Content revision data
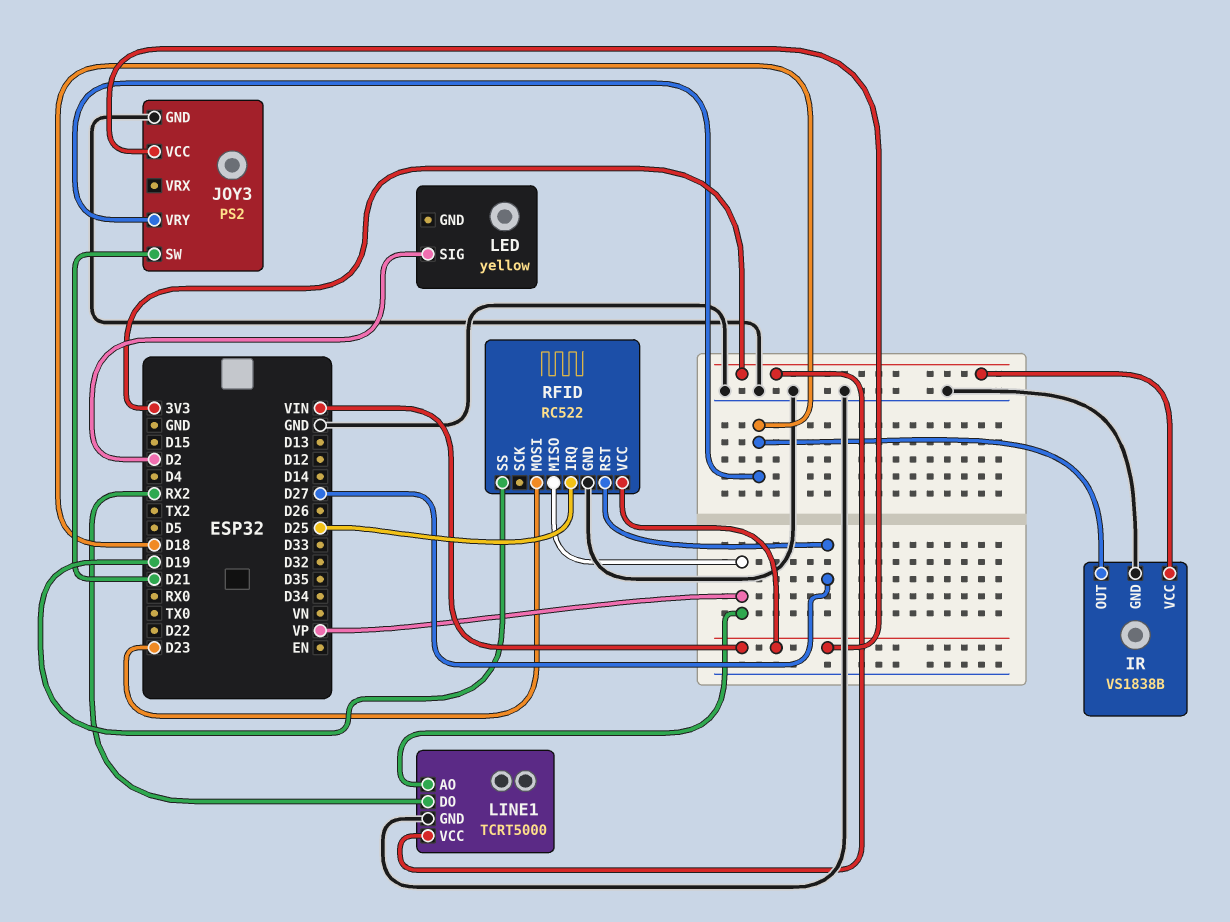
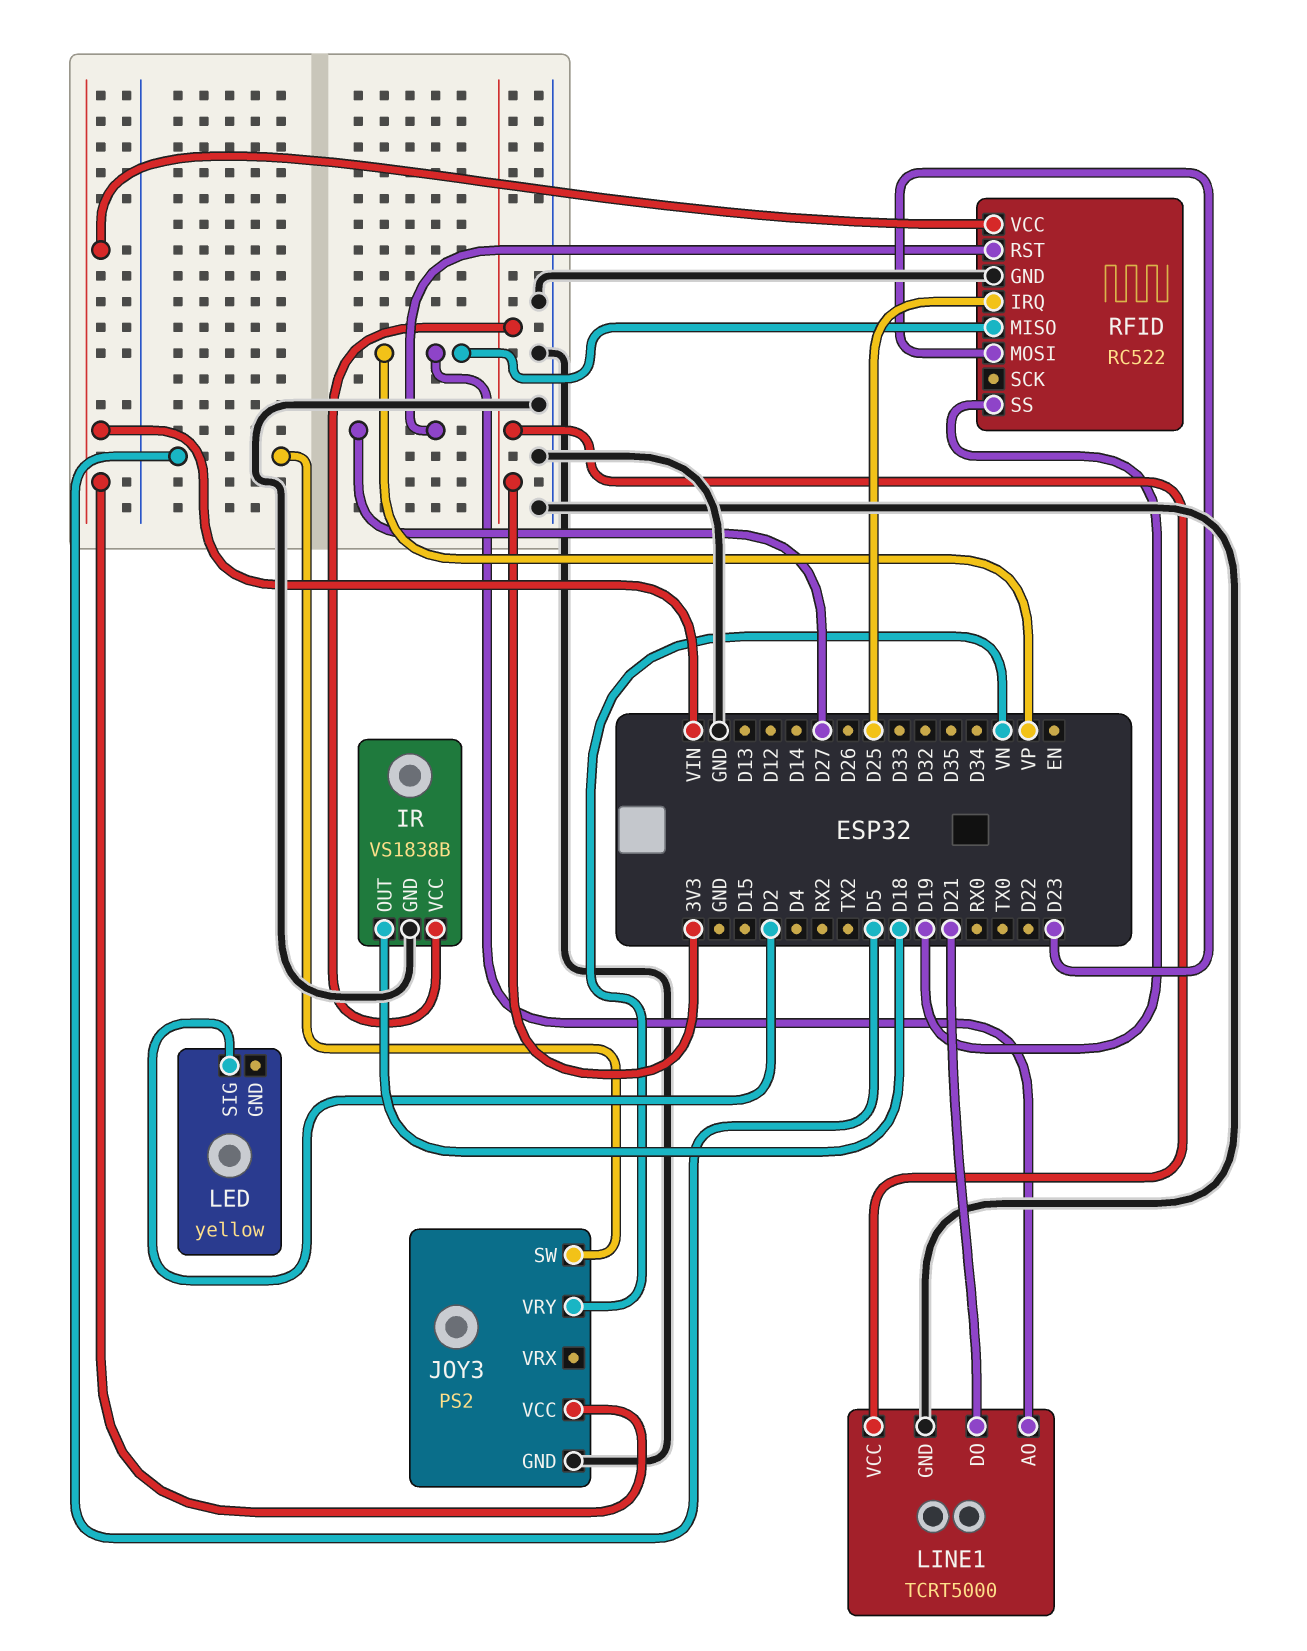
JOY3 pin SW: D21 -> D5
JOY3 pin VRY: D18 -> VN
LINE1 pin DO: RX2 -> D21

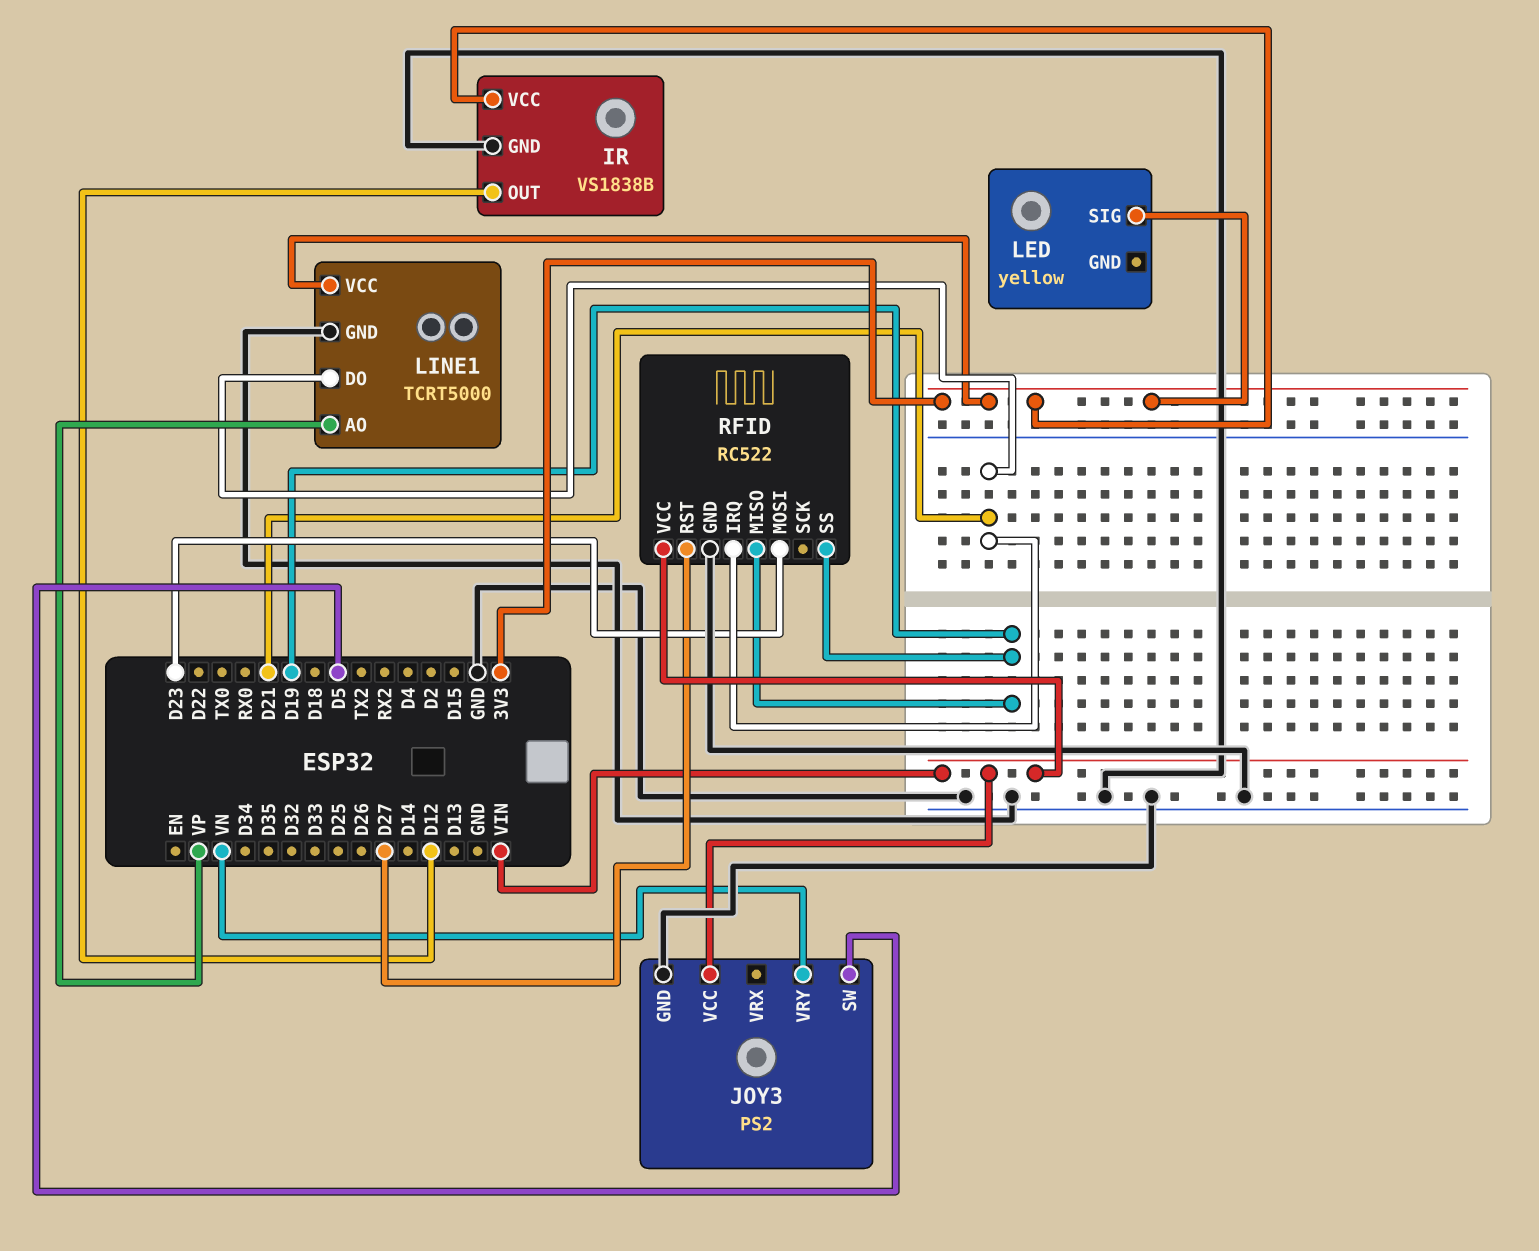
IR pin OUT: D18 -> D12
LED pin SIG: D2 -> 3V3
RFID pin IRQ: D25 -> D21
RFID pin MISO: VP -> D19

__INSTRUCTIONS FOR THE TASK__
None of the pictures should be carried over when the data above is transcribed exactly.

__TASK RESPONSE__
JOY3 pin SW: D21 -> D5
JOY3 pin VRY: D18 -> VN
LINE1 pin DO: RX2 -> D21

IR pin OUT: D18 -> D12
LED pin SIG: D2 -> 3V3
RFID pin IRQ: D25 -> D21
RFID pin MISO: VP -> D19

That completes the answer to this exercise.